**The data:**

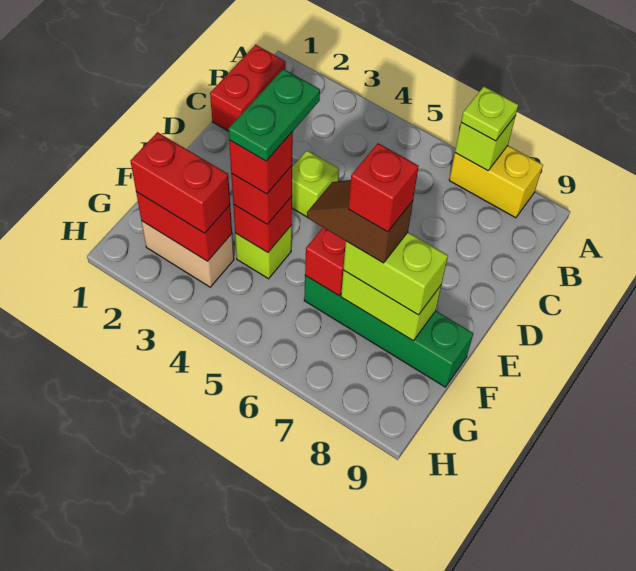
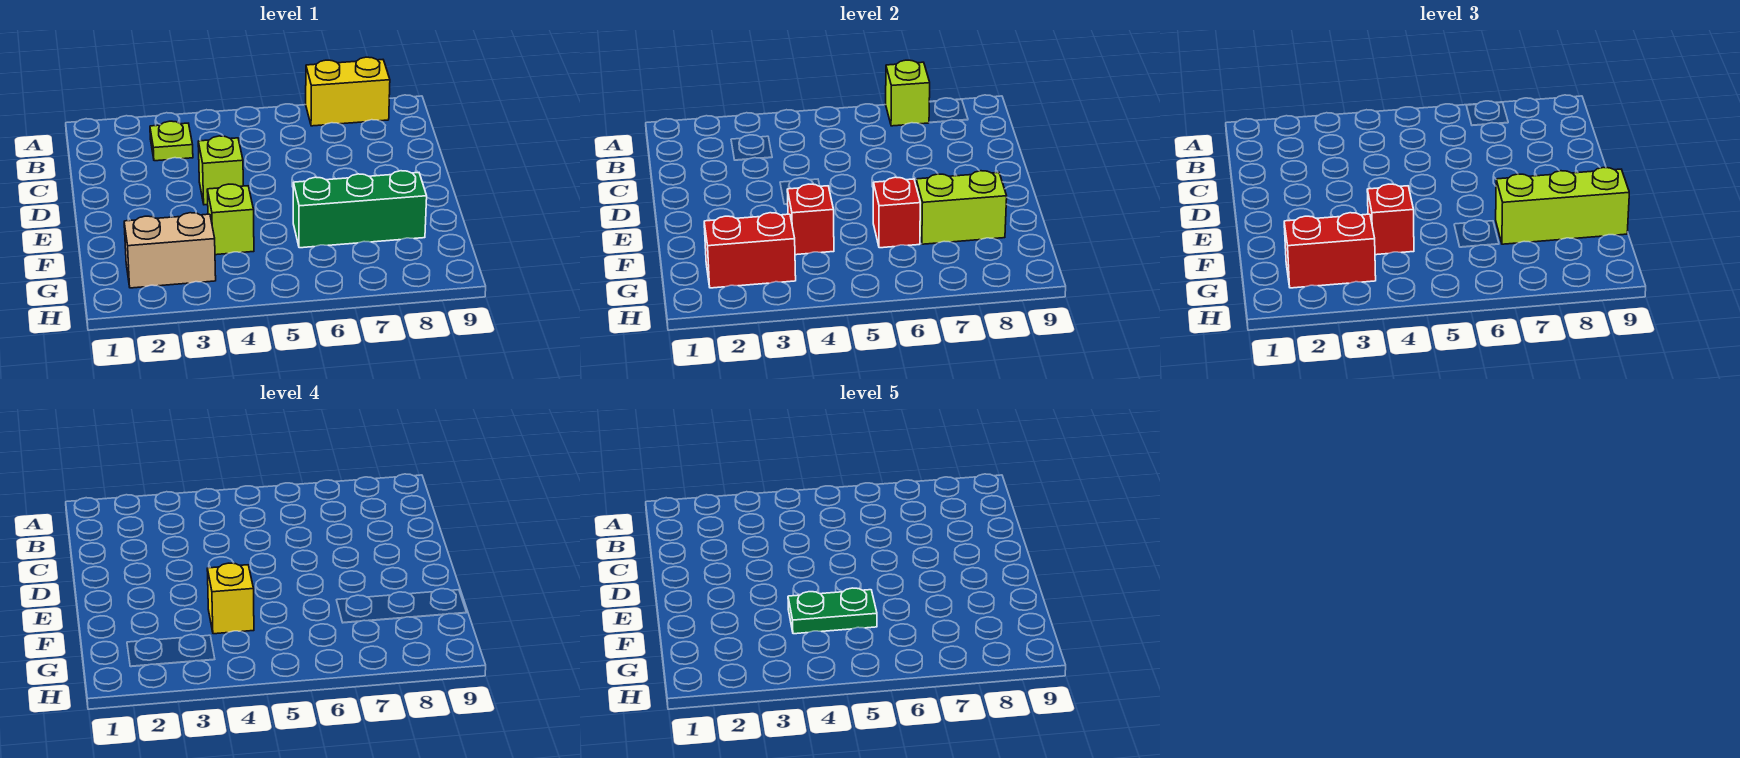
lime 1x1 plate [461,86,518,141] -> lime 1x1 plate moved to [150,121,193,161]
red 1x2 brick [210,45,286,131] -> none
green 1x2 plate [229,69,320,161] -> green 1x2 plate turned to [788,588,877,634]
red 1x1 brick [229,132,293,194] -> yellow 1x1 brick [207,563,254,634]
green 1x4 brick [304,276,473,387] -> green 1x3 brick [293,171,427,248]
brown 1x2 slope [307,180,413,263] -> none
lime 1x2 brick [343,232,448,315] -> lime 1x3 brick [1496,167,1629,244]
red 1x1 brick [348,143,419,232] -> none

**Task instructions:** Make an exact copy of the listing above. Do not include the pictures.

**Answer to this problem:**
lime 1x1 plate [461,86,518,141] -> lime 1x1 plate moved to [150,121,193,161]
red 1x2 brick [210,45,286,131] -> none
green 1x2 plate [229,69,320,161] -> green 1x2 plate turned to [788,588,877,634]
red 1x1 brick [229,132,293,194] -> yellow 1x1 brick [207,563,254,634]
green 1x4 brick [304,276,473,387] -> green 1x3 brick [293,171,427,248]
brown 1x2 slope [307,180,413,263] -> none
lime 1x2 brick [343,232,448,315] -> lime 1x3 brick [1496,167,1629,244]
red 1x1 brick [348,143,419,232] -> none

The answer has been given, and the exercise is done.